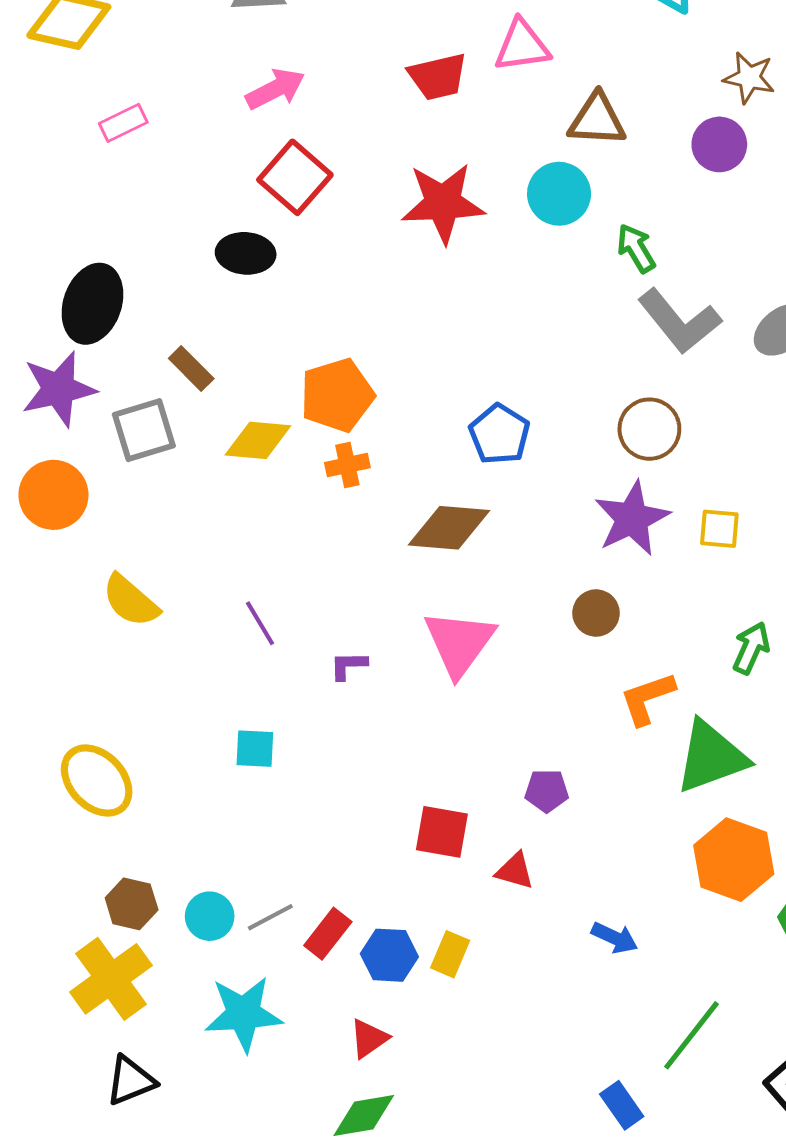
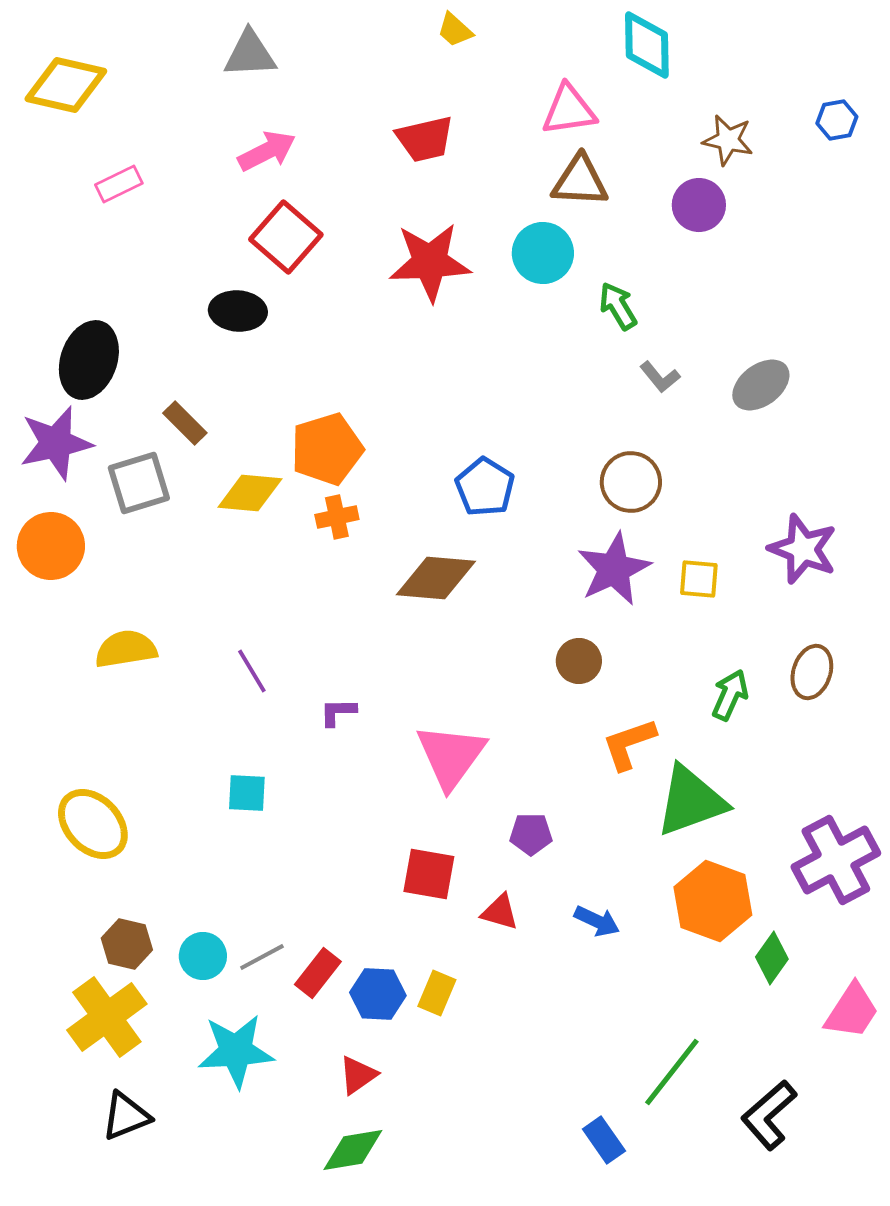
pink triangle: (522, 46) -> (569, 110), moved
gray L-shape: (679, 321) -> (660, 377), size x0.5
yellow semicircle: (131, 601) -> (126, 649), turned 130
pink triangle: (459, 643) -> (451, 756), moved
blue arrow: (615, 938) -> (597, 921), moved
§
EXERCISE INSTRUCTIONS: When you copy the data, keep every line exact and drop the pictures.

ANSWER FOR THE TASK:
pink triangle: (522, 46) -> (569, 110), moved
gray L-shape: (679, 321) -> (660, 377), size x0.5
yellow semicircle: (131, 601) -> (126, 649), turned 130
pink triangle: (459, 643) -> (451, 756), moved
blue arrow: (615, 938) -> (597, 921), moved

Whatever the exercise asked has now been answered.